-- Work task --
Taking each line of the material in turn, count those with the string "right" and answer with the count alone.

-- Records provided --
▼

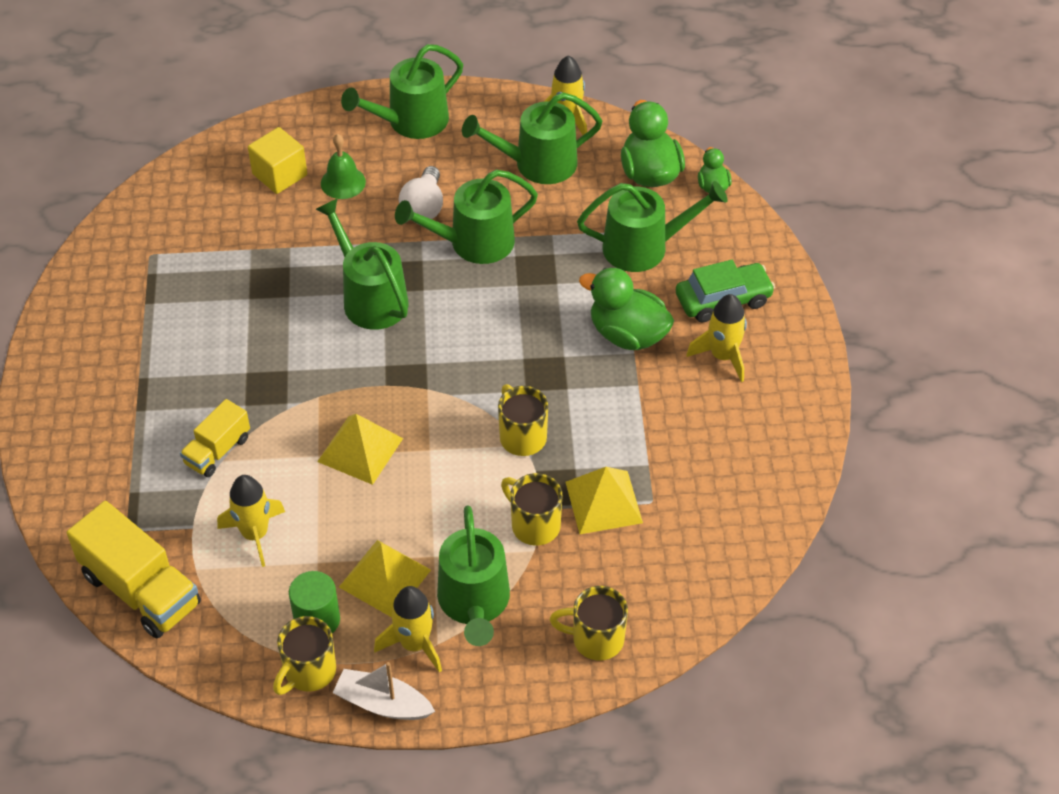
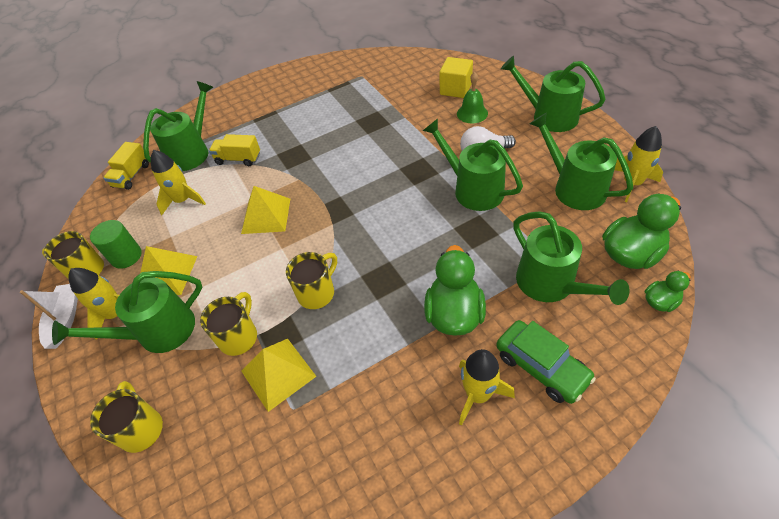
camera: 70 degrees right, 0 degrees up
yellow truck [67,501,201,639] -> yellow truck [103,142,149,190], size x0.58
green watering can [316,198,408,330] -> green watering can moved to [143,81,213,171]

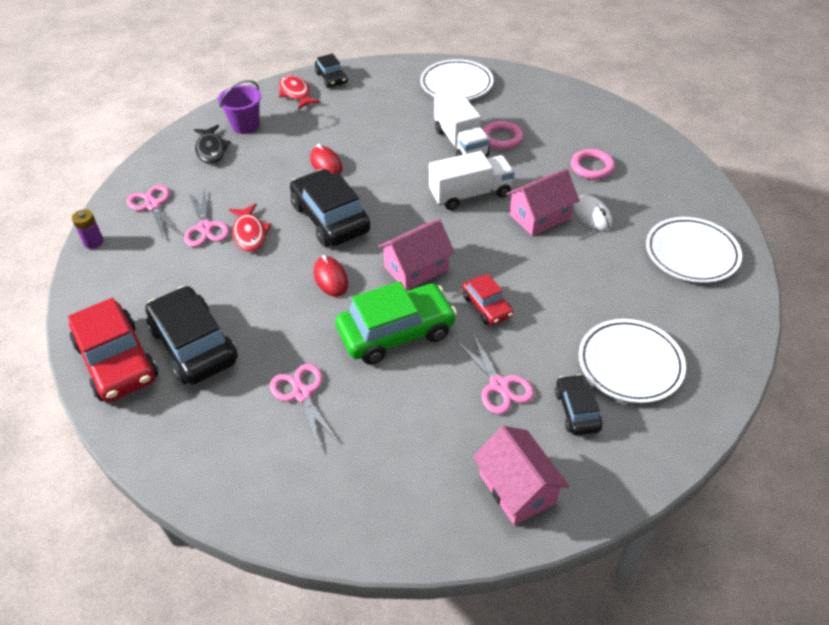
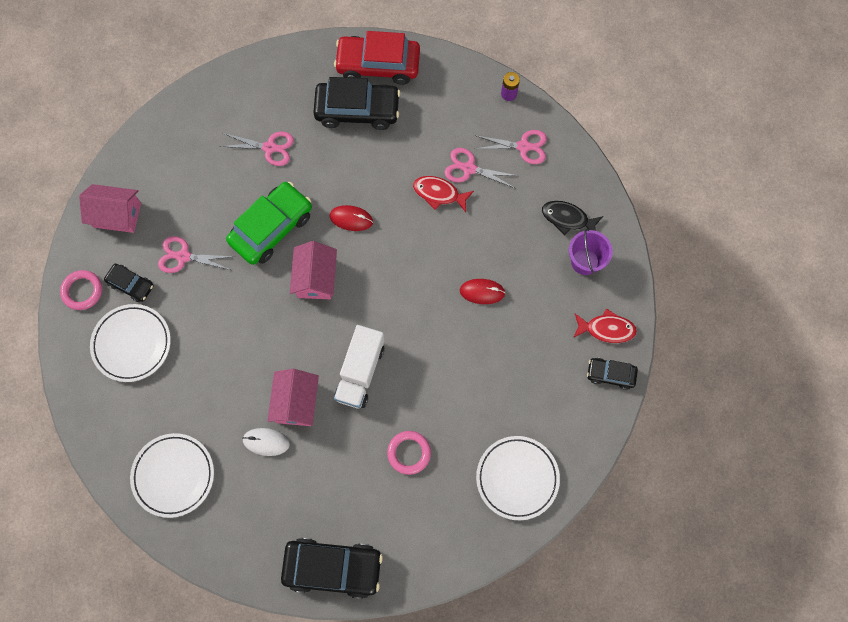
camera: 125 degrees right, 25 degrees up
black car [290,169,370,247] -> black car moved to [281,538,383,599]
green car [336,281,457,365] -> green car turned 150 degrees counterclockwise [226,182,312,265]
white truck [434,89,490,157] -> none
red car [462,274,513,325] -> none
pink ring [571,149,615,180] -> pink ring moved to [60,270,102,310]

▲

-- Expected answer --
2